Problem description: Leaving all pictures aside, copy exactly the lines from the start of the listing below through the line that contains "camera: 40 degrees left, 5 degrees up", and only those lines.
** Given entries follows **
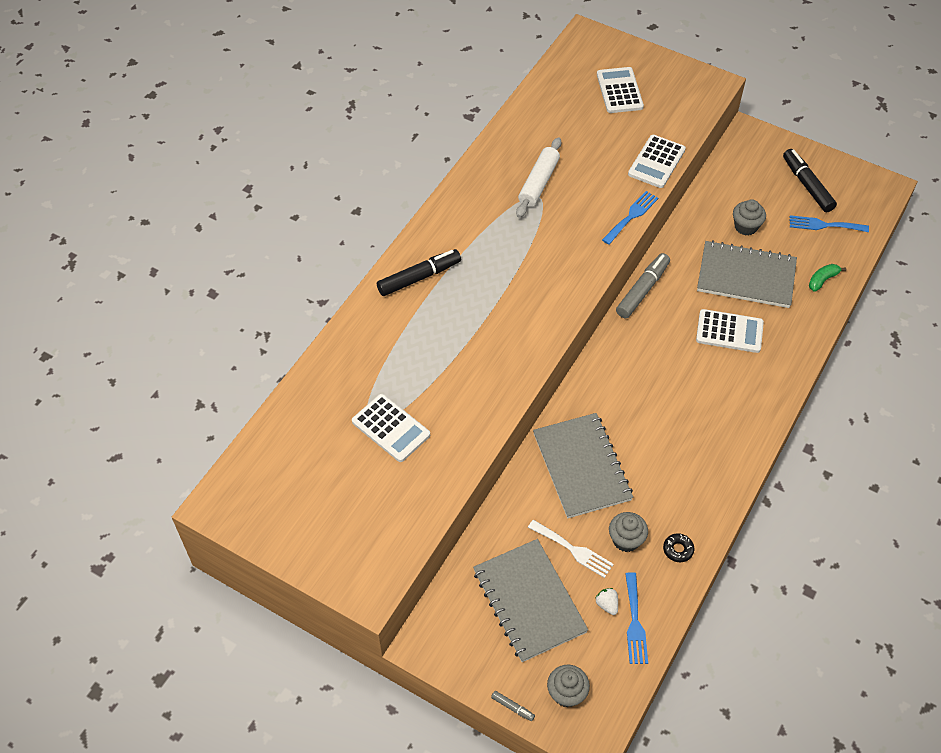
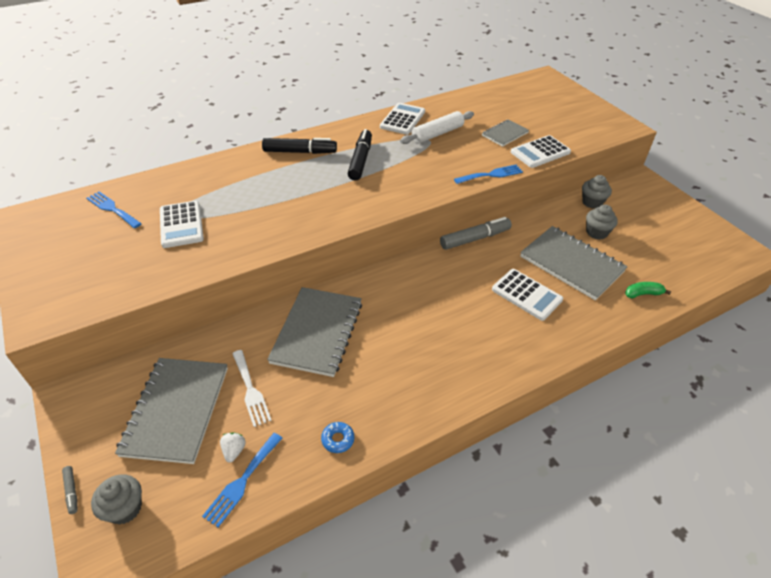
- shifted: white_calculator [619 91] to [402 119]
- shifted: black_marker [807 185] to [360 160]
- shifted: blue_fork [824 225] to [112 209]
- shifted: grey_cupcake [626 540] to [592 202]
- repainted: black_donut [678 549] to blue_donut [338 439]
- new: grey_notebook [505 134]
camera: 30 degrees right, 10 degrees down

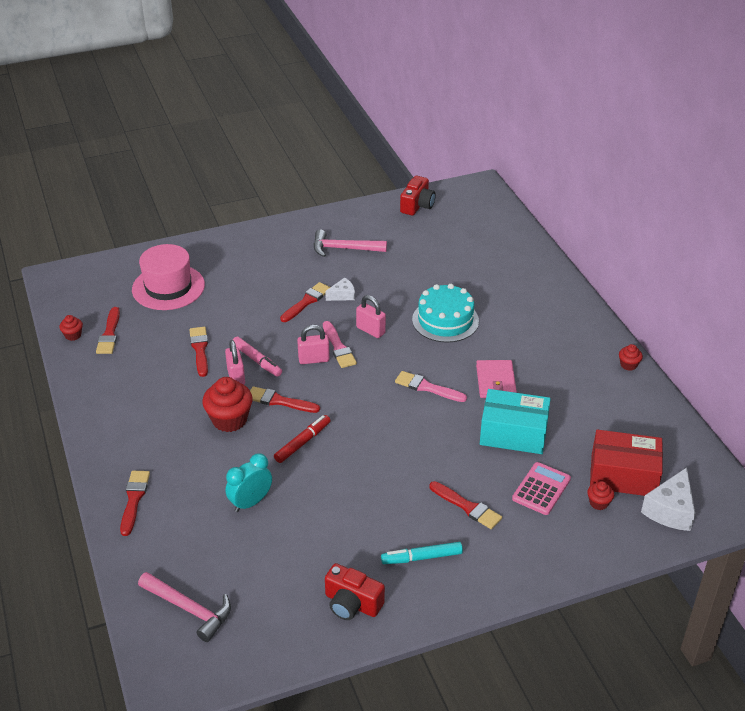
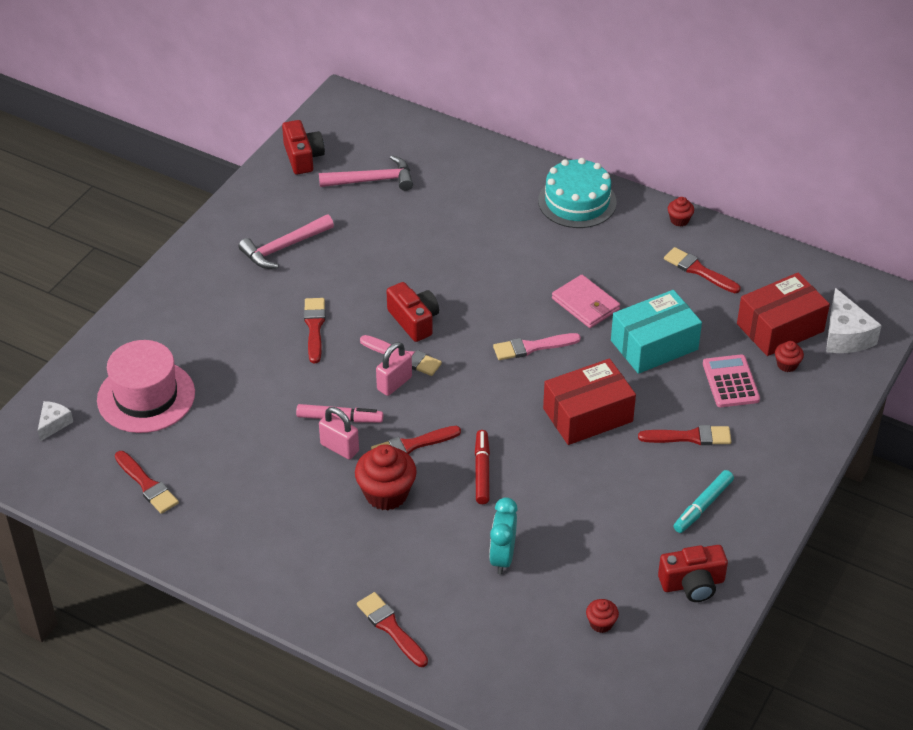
- shifted: white_cheese [342 295] to [54 424]
- shifted: turquoise_cake [445 320] to [577 201]
- swapped: pink_padlock [370 330] to red_camera [414 321]
- shifted: red_cupcake [73 335] to [601 623]
- shifted: red_brush [200 349] to [699 270]
- shifted: pink_hammer [189 609] to [372 180]
- new: red_box [587 415]
camera: 40 degrees left, 5 degrees up

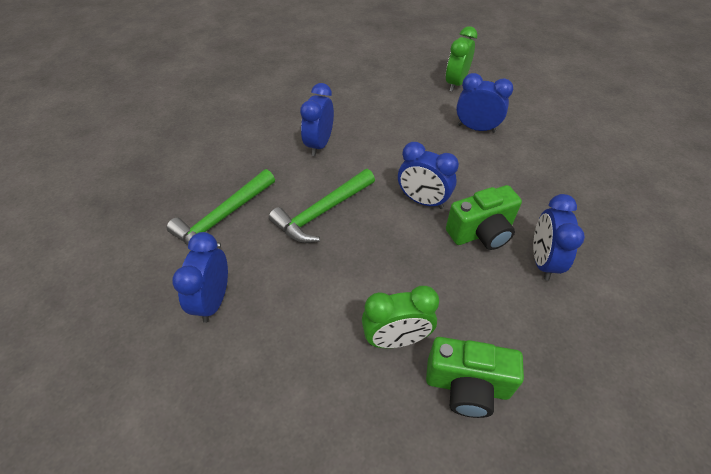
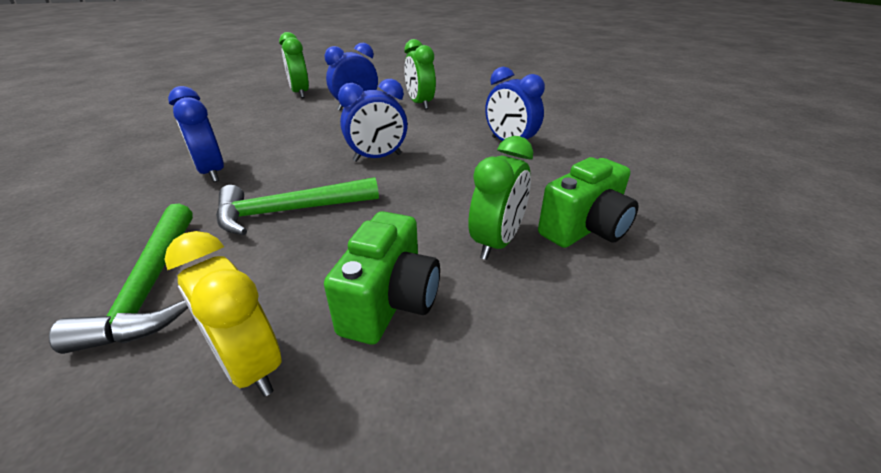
- rotated: green_hammer [322 212] = [290 211] 75 degrees clockwise
- shifted: green_camera [481 233] to [390 302]
- repainted: blue_clock [214 300] to yellow_clock [250 365]
- new: green_clock [420 104]
camera: 50 degrees left, 15 degrees down

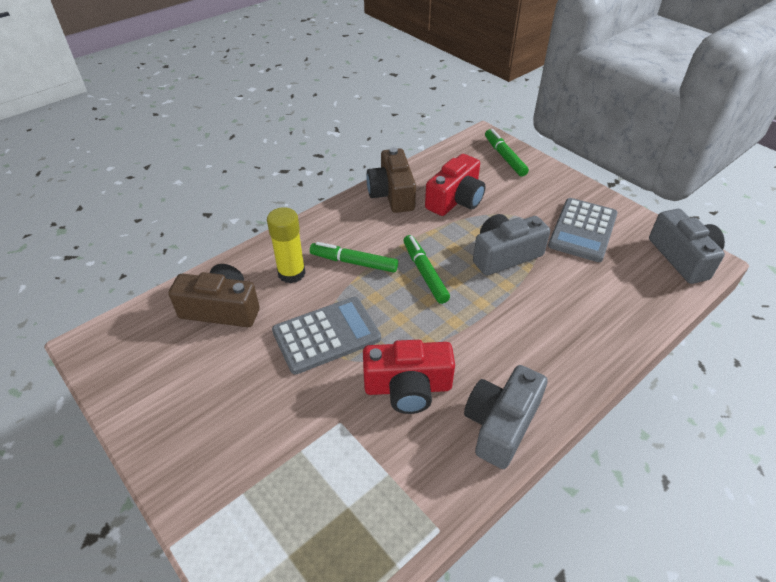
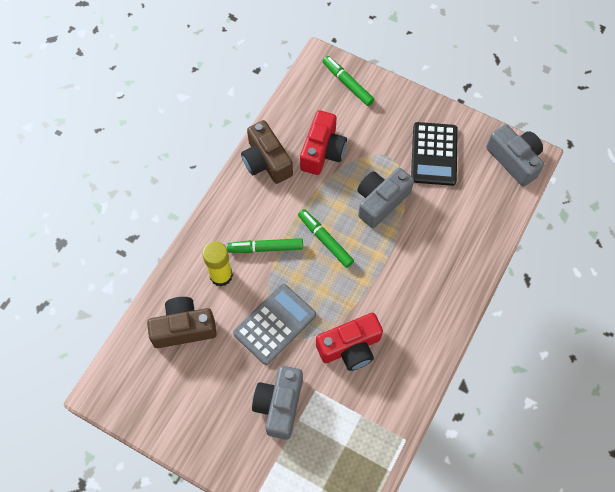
- repainted: grey_calculator [582 230] to black_calculator [434 154]
- shifted: grey_camera [500 424] to [279 405]
camera: 20 degrees left, 20 degrees up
** End of Given entries **
Solution for this task:
- shifted: white_calculator [619 91] to [402 119]
- shifted: black_marker [807 185] to [360 160]
- shifted: blue_fork [824 225] to [112 209]
- shifted: grey_cupcake [626 540] to [592 202]
- repainted: black_donut [678 549] to blue_donut [338 439]
- new: grey_notebook [505 134]
camera: 30 degrees right, 10 degrees down

- shifted: white_cheese [342 295] to [54 424]
- shifted: turquoise_cake [445 320] to [577 201]
- swapped: pink_padlock [370 330] to red_camera [414 321]
- shifted: red_cupcake [73 335] to [601 623]
- shifted: red_brush [200 349] to [699 270]
- shifted: pink_hammer [189 609] to [372 180]
- new: red_box [587 415]
camera: 40 degrees left, 5 degrees up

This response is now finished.